Instructions for the task: Each line from the material with the word "yellow" in it must be copied.

Supplied records:
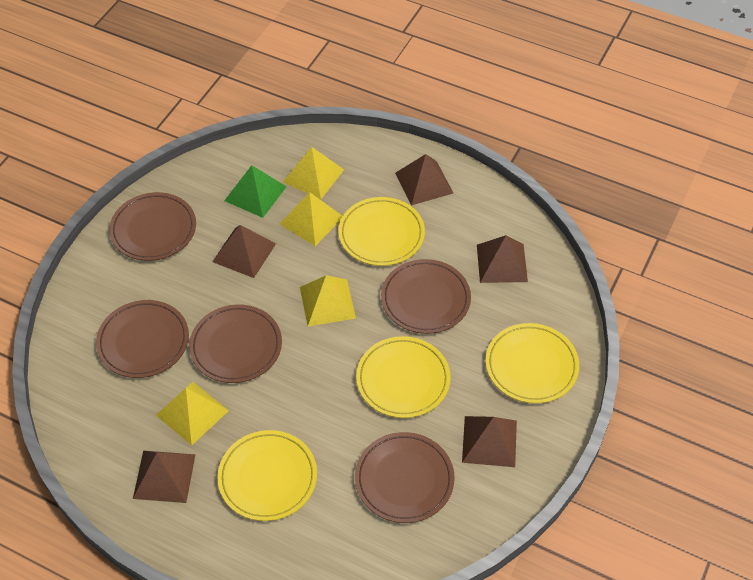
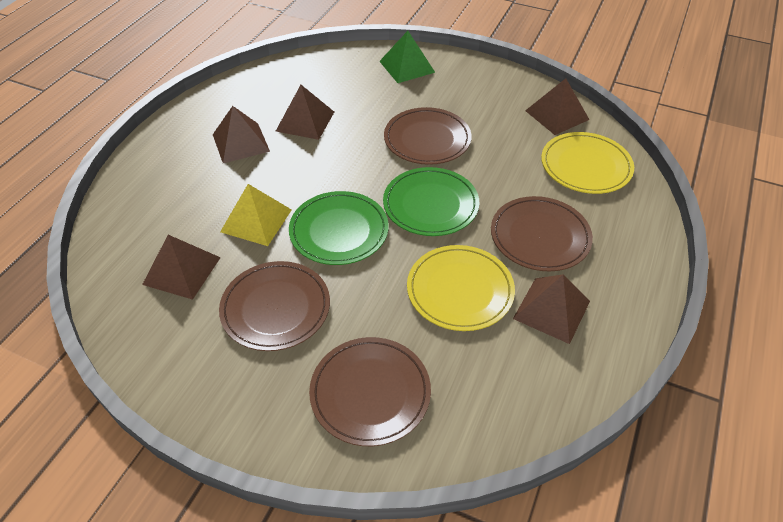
brown plate: 5 -> 4
green plate: 0 -> 2
yellow plate: 4 -> 2
yellow pyramid: 4 -> 1

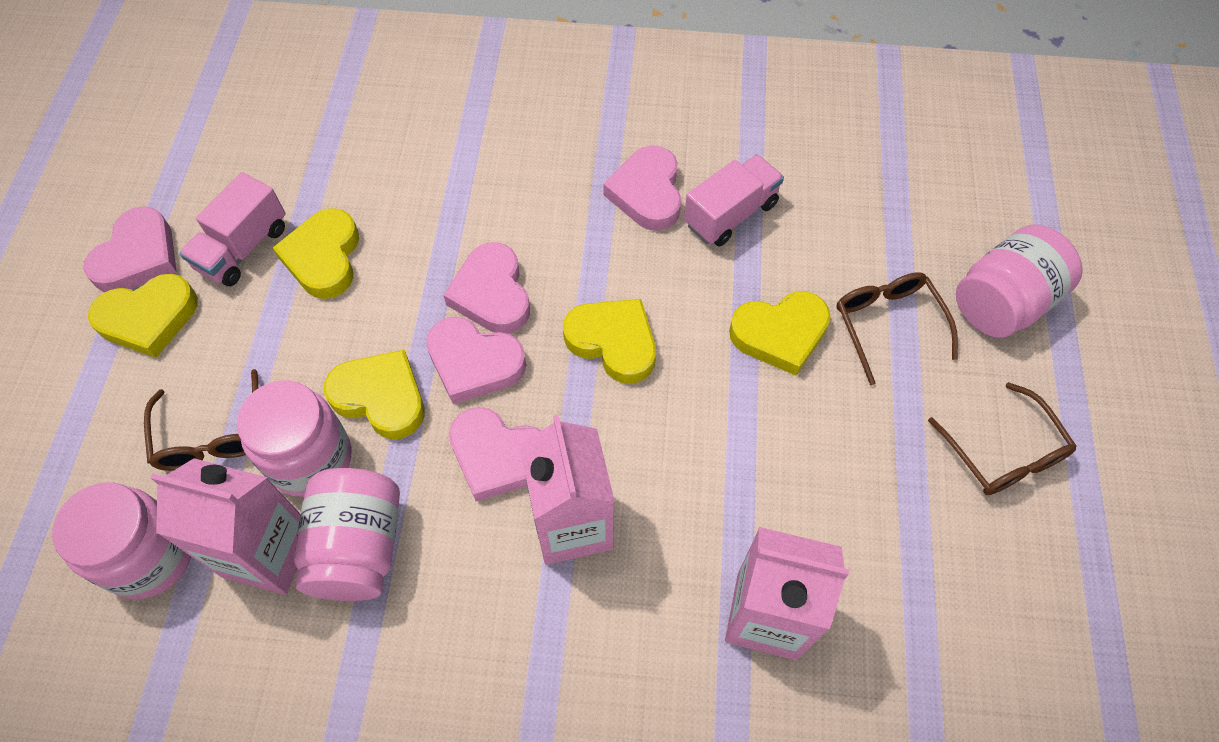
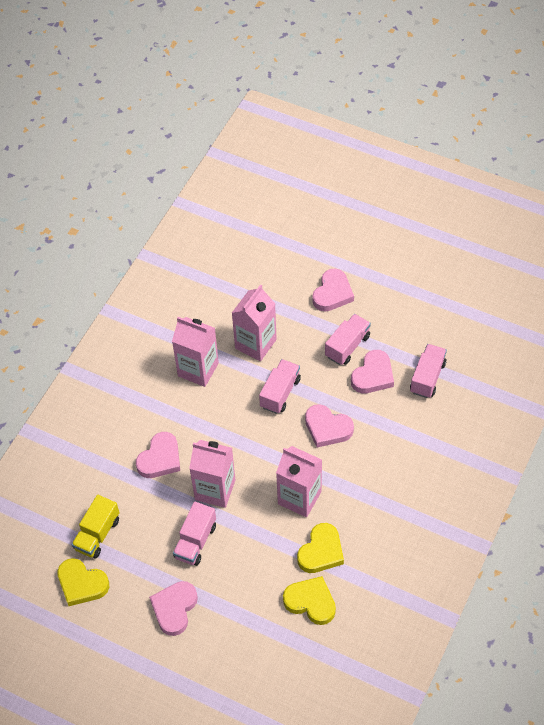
brown glasses: 3 -> 0
pink carton: 3 -> 4
pink jar: 4 -> 0
pink truck: 2 -> 4
yellow heart: 5 -> 3
yellow truck: 0 -> 1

Response to this exercise:
yellow plate: 4 -> 2
yellow pyramid: 4 -> 1
yellow heart: 5 -> 3
yellow truck: 0 -> 1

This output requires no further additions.